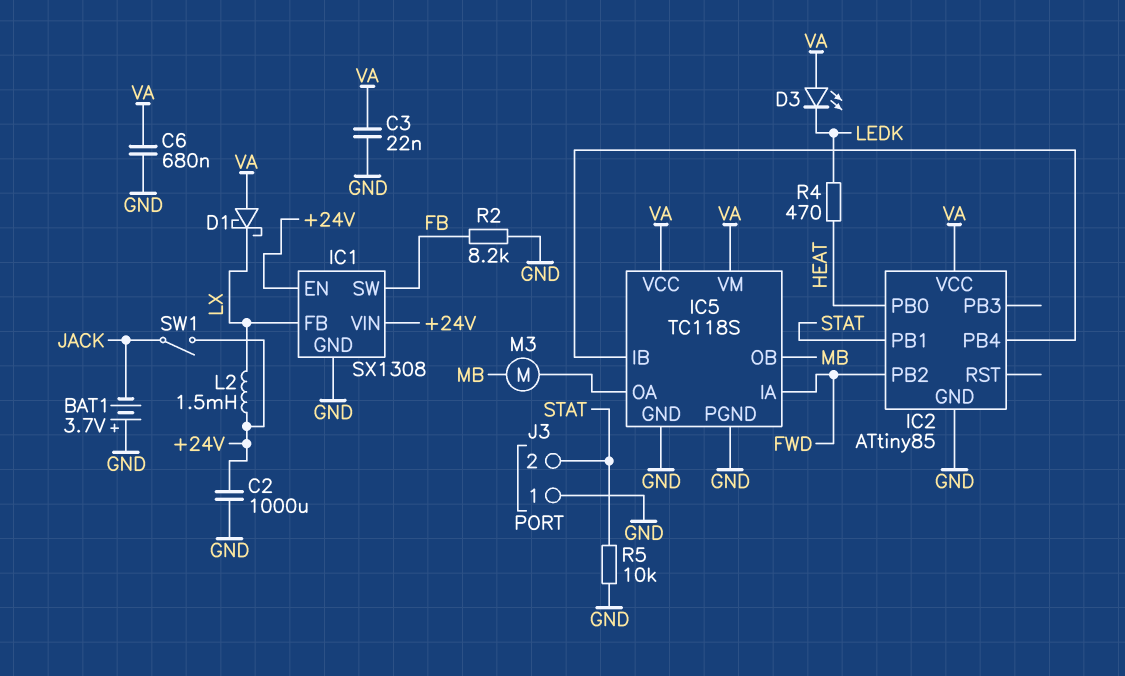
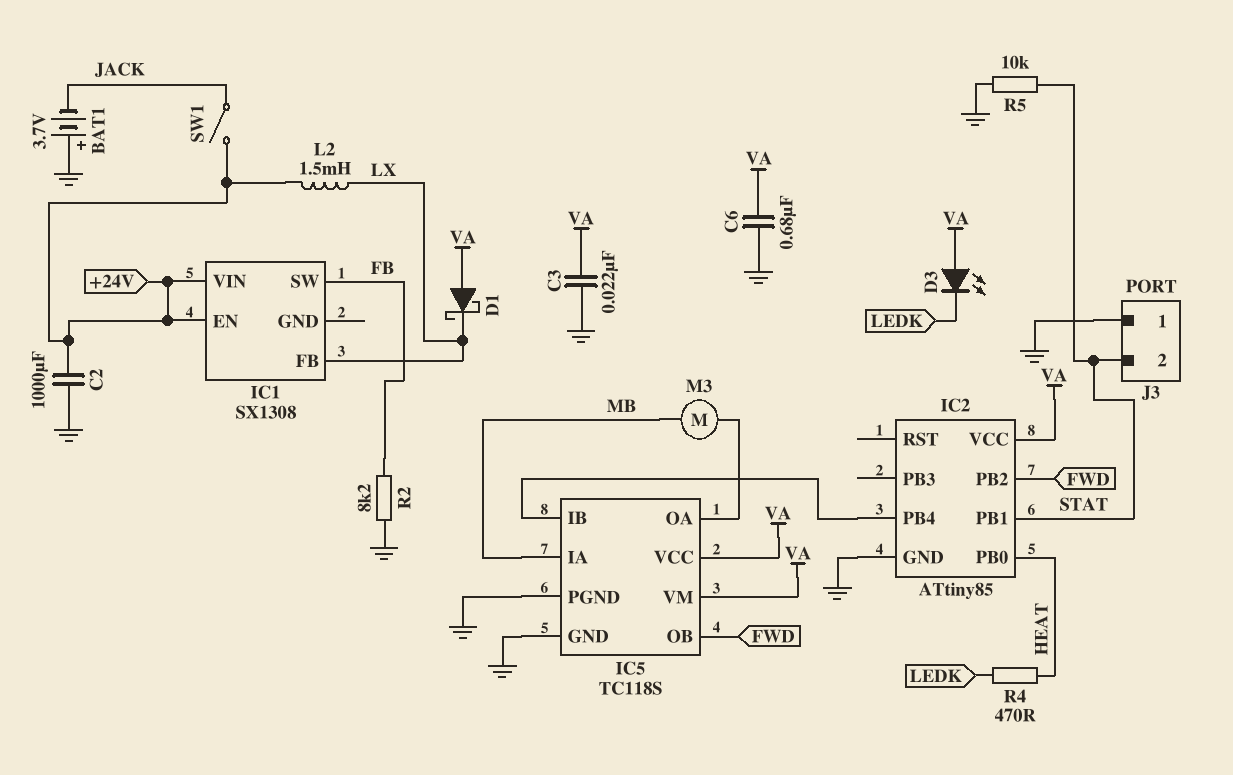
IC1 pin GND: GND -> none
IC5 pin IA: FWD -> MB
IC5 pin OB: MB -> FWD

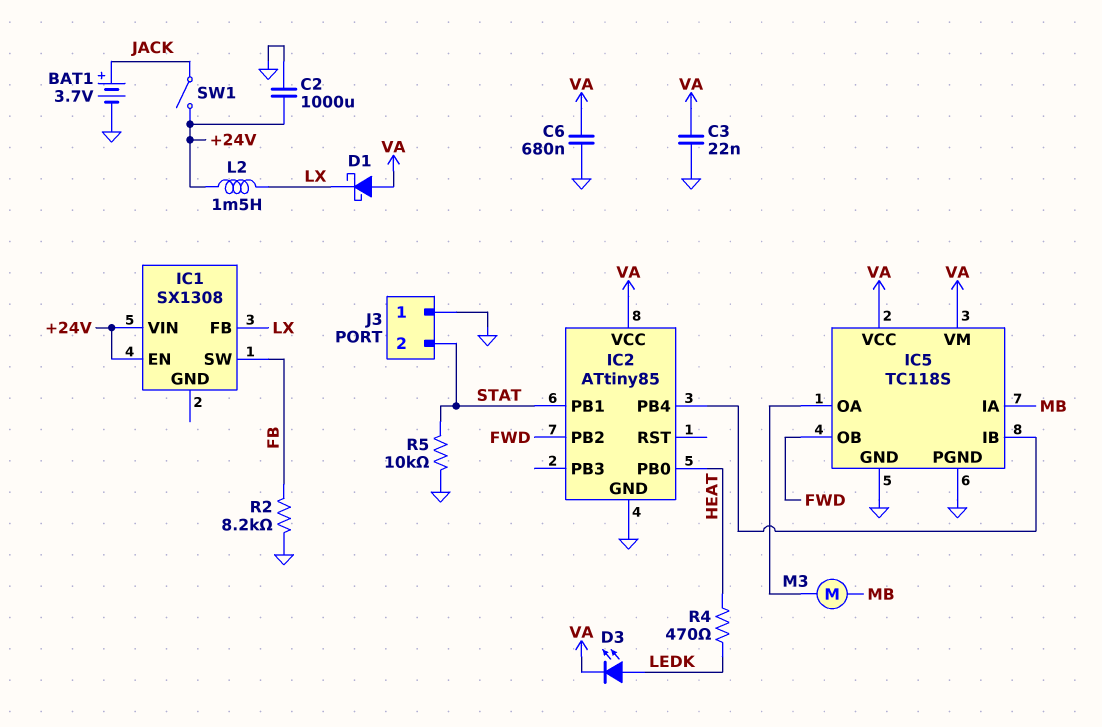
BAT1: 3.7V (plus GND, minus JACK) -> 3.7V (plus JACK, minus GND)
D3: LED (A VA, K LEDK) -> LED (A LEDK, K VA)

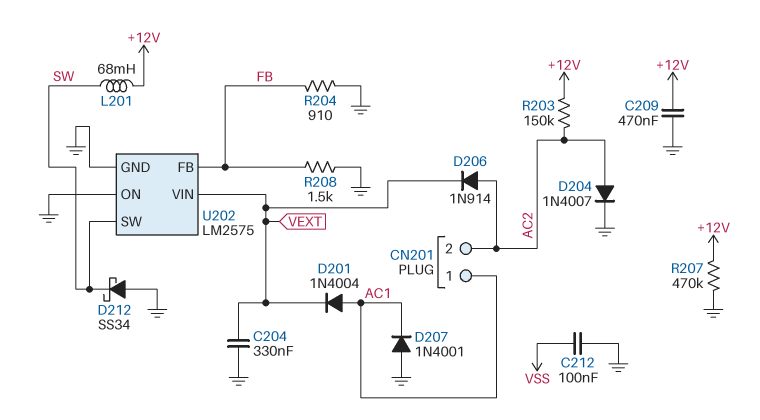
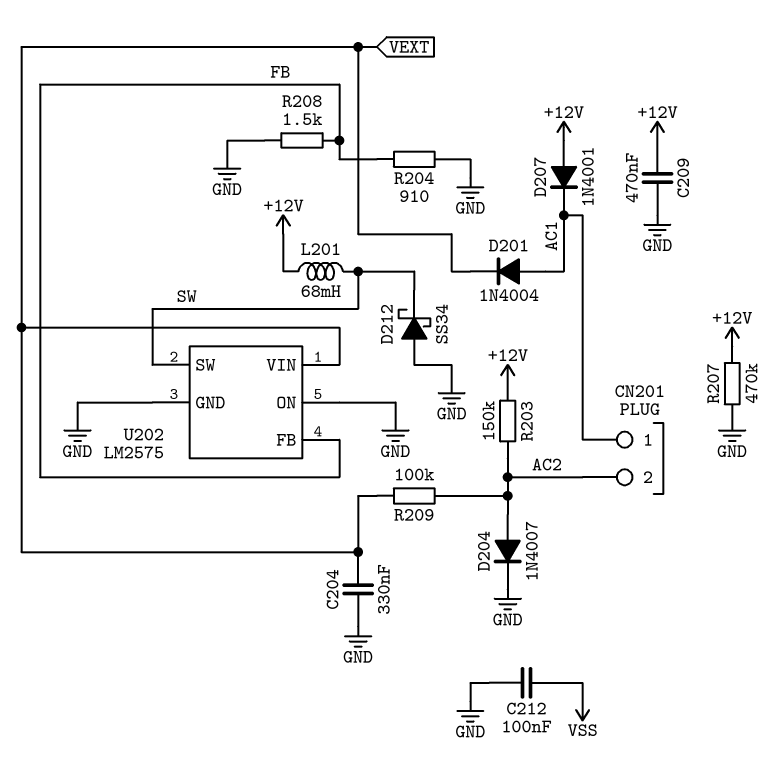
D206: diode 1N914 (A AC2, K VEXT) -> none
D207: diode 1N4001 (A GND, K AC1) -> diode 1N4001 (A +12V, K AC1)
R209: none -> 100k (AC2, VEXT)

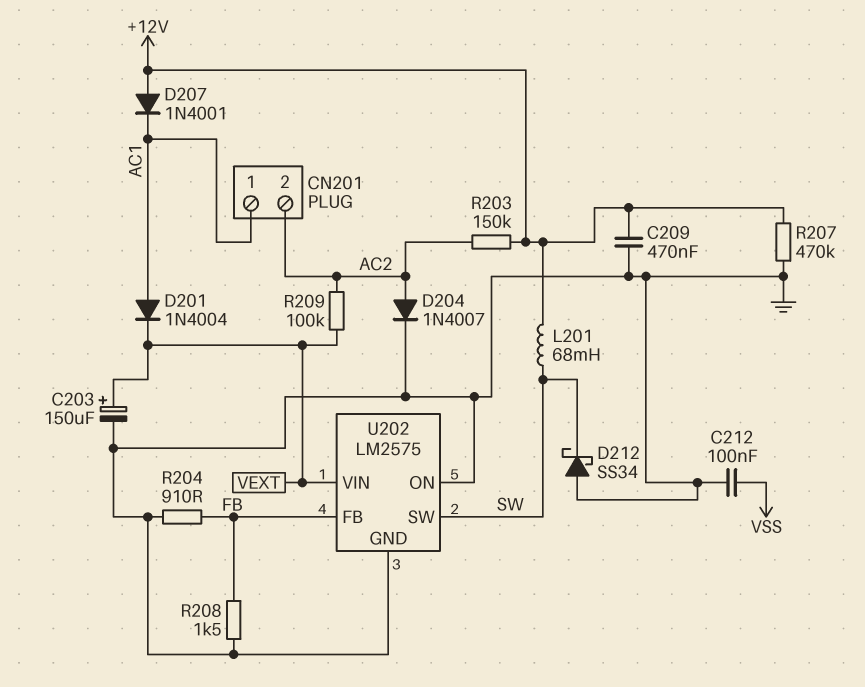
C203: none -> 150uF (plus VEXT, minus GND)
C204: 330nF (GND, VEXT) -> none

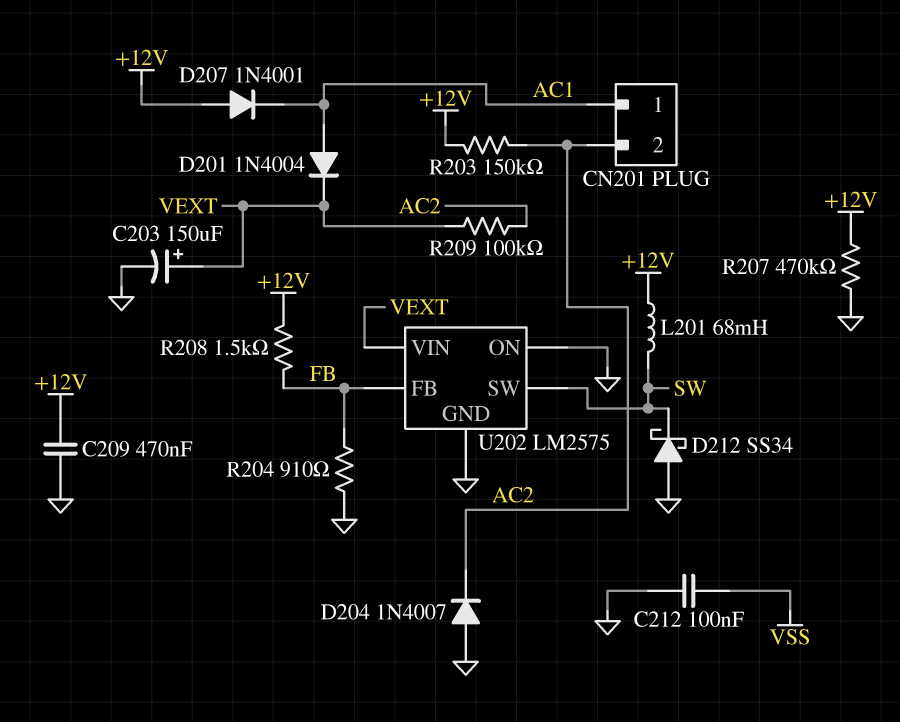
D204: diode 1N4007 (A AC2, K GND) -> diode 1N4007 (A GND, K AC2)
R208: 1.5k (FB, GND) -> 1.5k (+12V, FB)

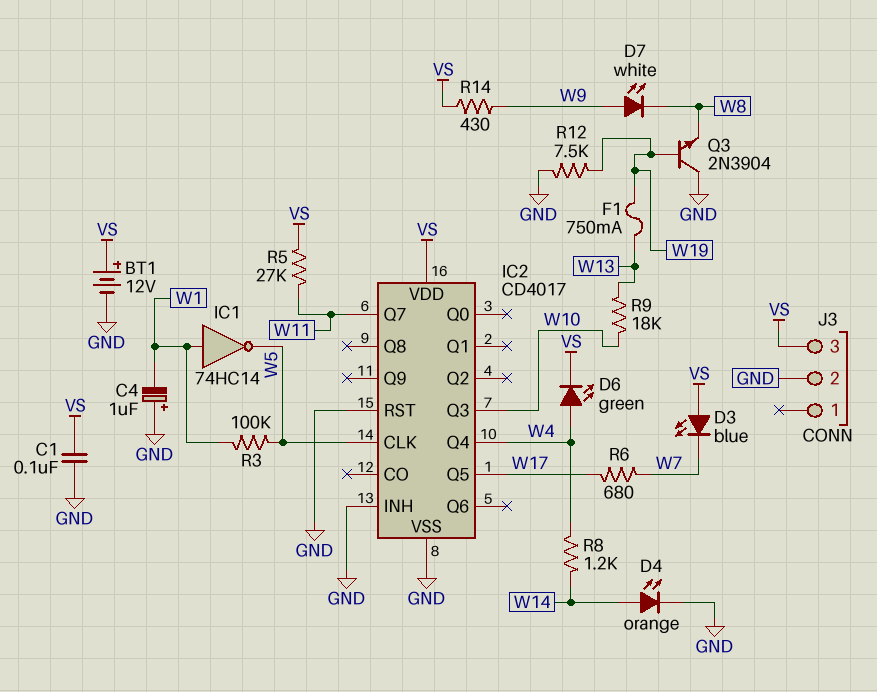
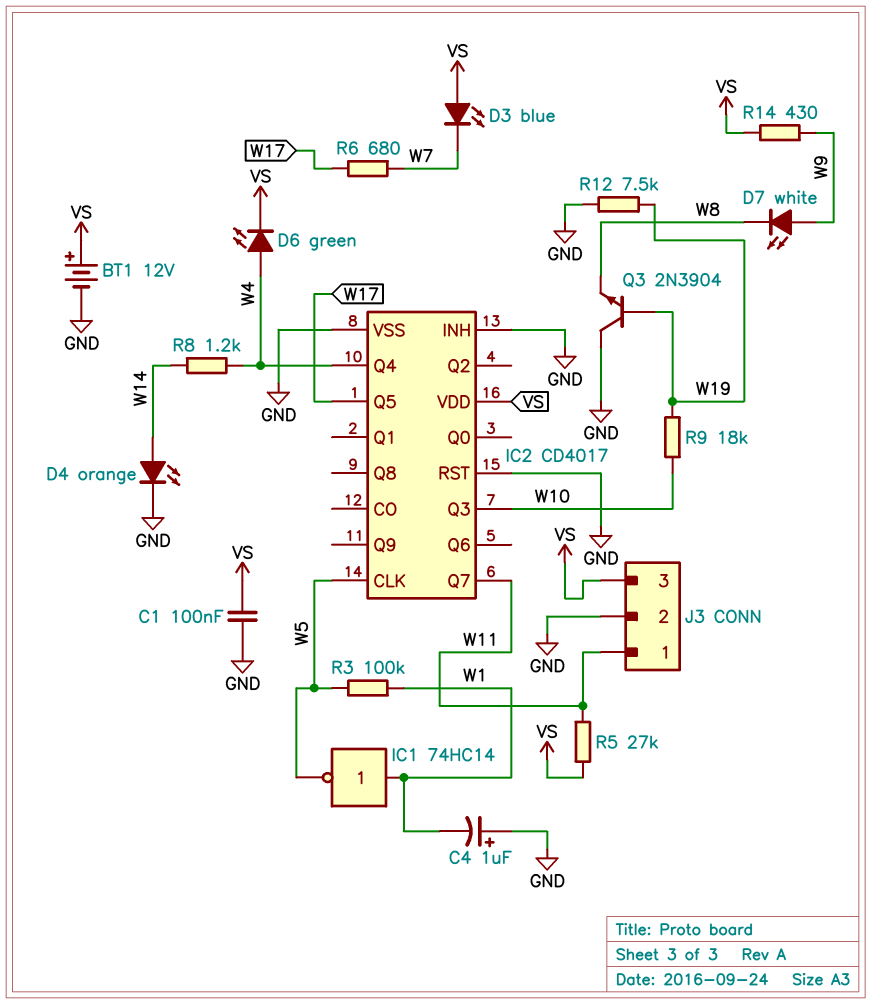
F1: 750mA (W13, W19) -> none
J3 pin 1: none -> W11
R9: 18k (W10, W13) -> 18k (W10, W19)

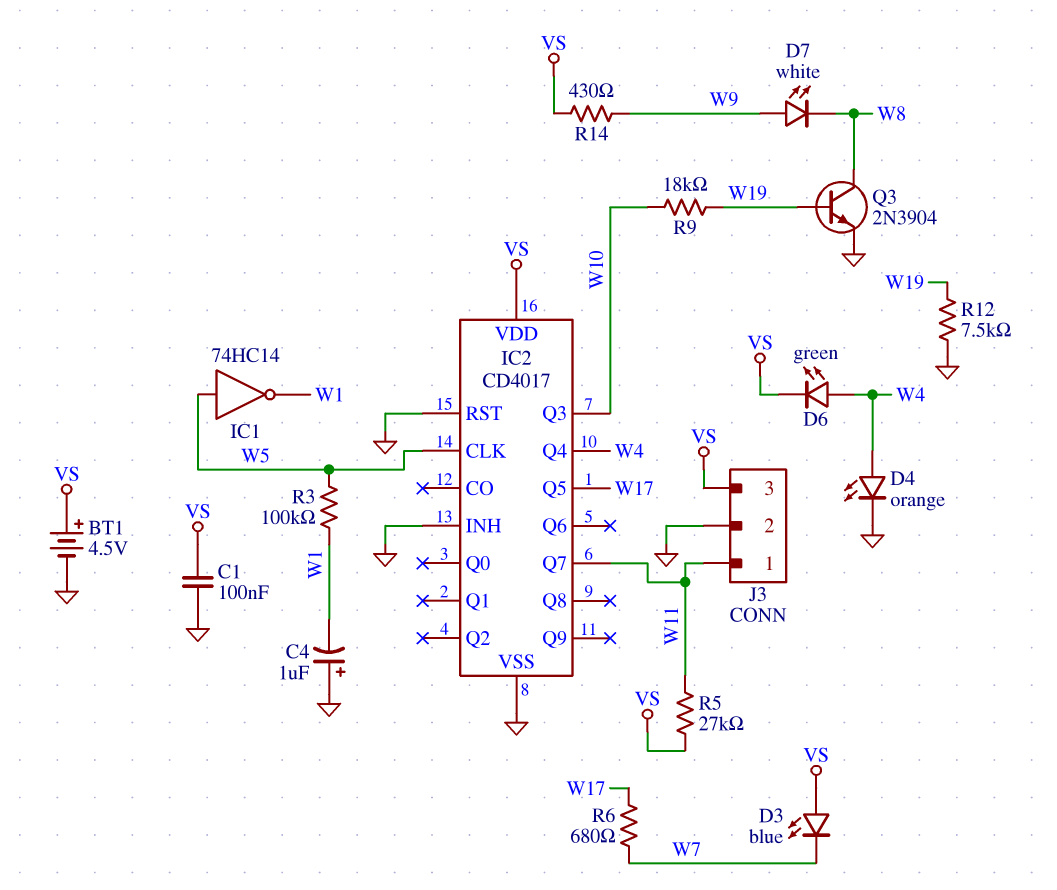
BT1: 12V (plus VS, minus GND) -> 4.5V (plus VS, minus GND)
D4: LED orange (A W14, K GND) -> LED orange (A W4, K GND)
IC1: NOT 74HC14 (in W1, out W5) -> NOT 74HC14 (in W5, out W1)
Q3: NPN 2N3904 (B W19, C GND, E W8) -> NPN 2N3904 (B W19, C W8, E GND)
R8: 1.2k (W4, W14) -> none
____
### [WHAT THIS TASK INVOLVES]
Everything from the line containing "R208: 1.5k (FB, GND) -> 1.5k (+12V, FB)" to the last line of the records above should be reproduced exactly, except the pictures.

### [SOLUTION FOR THIS PROBLEM]
R208: 1.5k (FB, GND) -> 1.5k (+12V, FB)

F1: 750mA (W13, W19) -> none
J3 pin 1: none -> W11
R9: 18k (W10, W13) -> 18k (W10, W19)

BT1: 12V (plus VS, minus GND) -> 4.5V (plus VS, minus GND)
D4: LED orange (A W14, K GND) -> LED orange (A W4, K GND)
IC1: NOT 74HC14 (in W1, out W5) -> NOT 74HC14 (in W5, out W1)
Q3: NPN 2N3904 (B W19, C GND, E W8) -> NPN 2N3904 (B W19, C W8, E GND)
R8: 1.2k (W4, W14) -> none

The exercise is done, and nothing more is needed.